What the task asks> Identify all lines of the data containing the string "before" and copy them.

Recorded information>
=-=-=

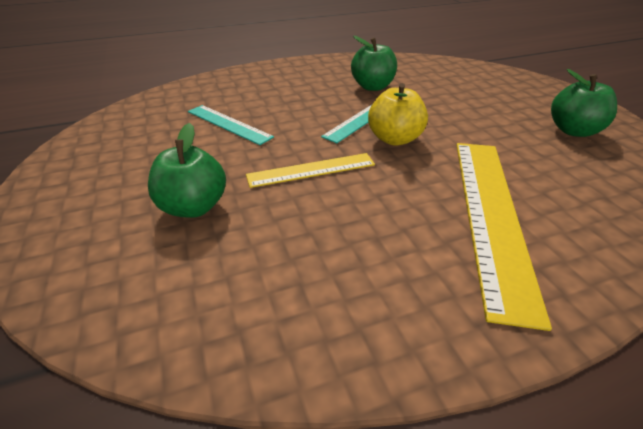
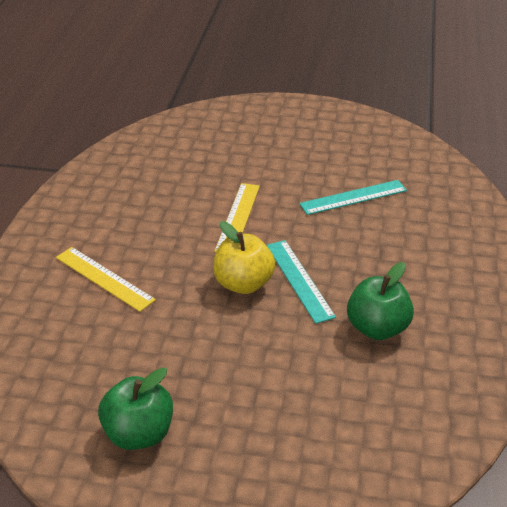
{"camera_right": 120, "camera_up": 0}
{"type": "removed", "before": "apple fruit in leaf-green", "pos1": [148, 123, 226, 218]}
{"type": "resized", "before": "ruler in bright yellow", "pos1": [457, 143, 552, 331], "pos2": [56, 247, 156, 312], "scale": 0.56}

=-=-=

Response to the exercise>
{"type": "removed", "before": "apple fruit in leaf-green", "pos1": [148, 123, 226, 218]}
{"type": "resized", "before": "ruler in bright yellow", "pos1": [457, 143, 552, 331], "pos2": [56, 247, 156, 312], "scale": 0.56}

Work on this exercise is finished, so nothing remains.